**Required action:** State how many lines of the records contain the string "blue", and give no other information.

**Supplied data:**

-------------------------

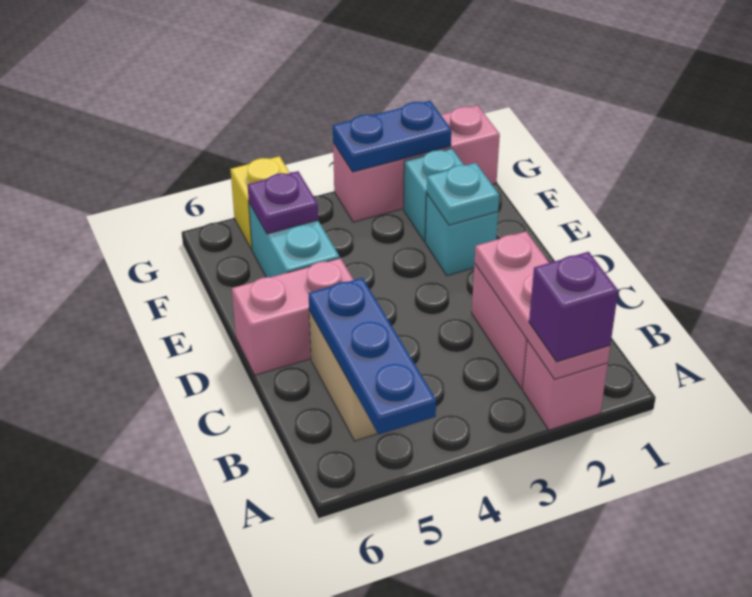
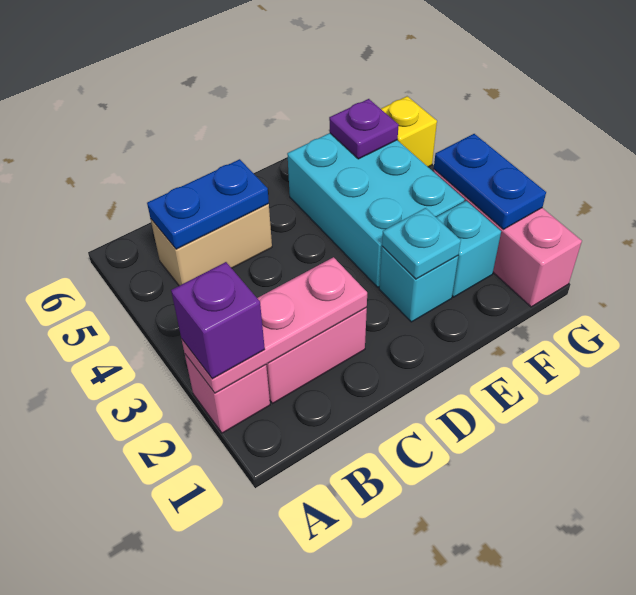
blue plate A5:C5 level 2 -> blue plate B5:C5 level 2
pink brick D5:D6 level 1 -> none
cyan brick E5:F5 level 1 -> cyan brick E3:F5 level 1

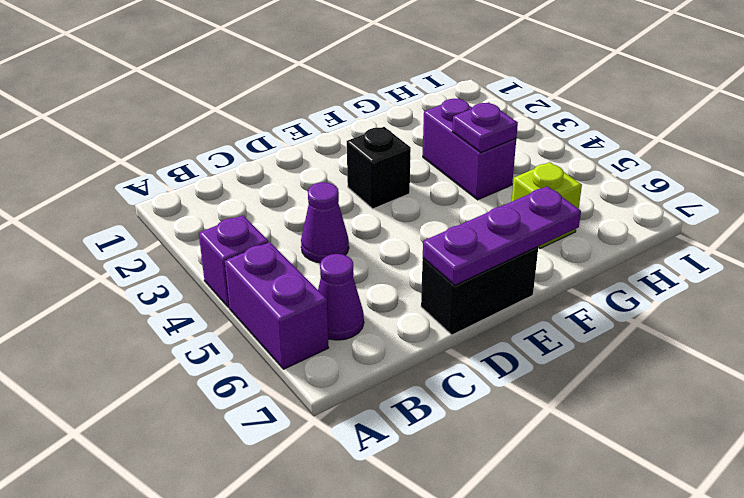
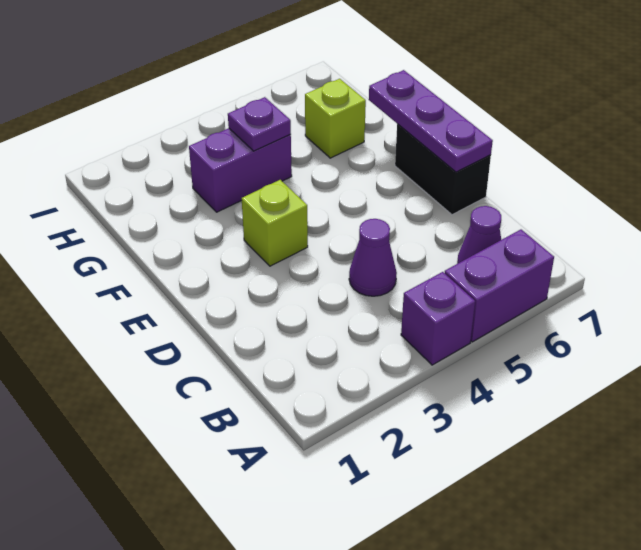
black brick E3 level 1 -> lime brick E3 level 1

-------------------------

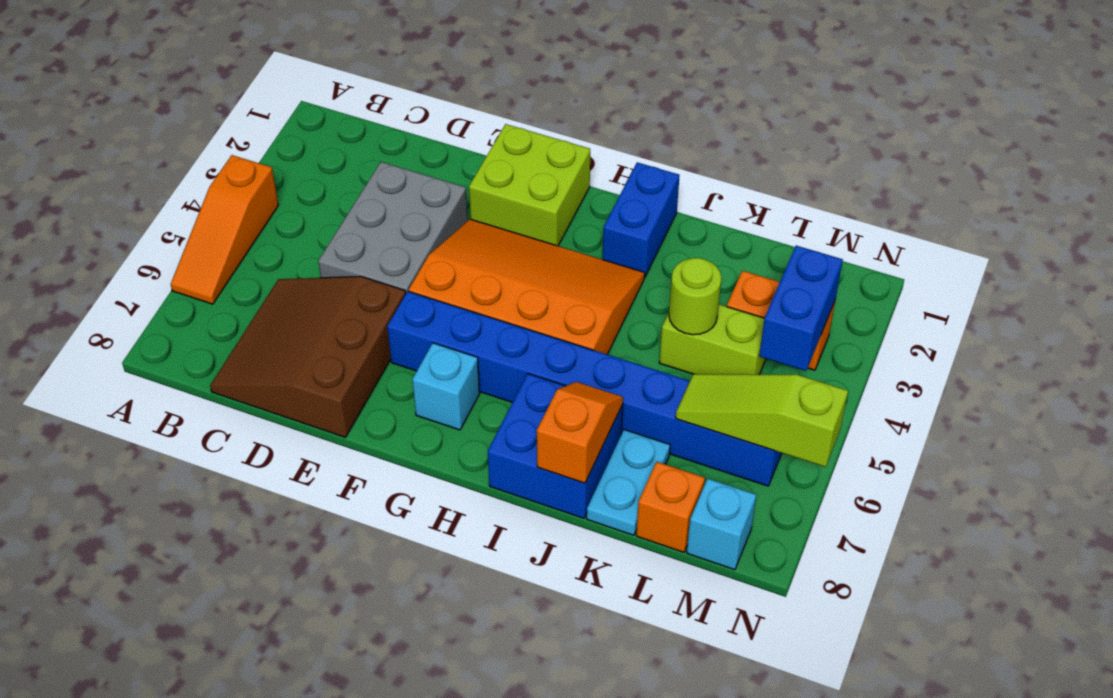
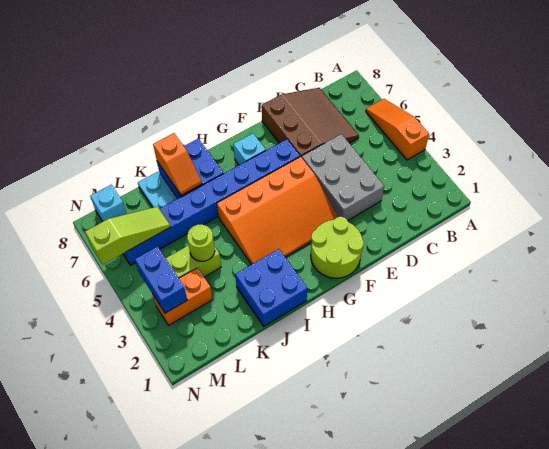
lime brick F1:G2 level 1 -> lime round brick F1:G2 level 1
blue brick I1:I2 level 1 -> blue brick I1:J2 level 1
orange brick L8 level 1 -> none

-------------------------

**Exercise response:** 2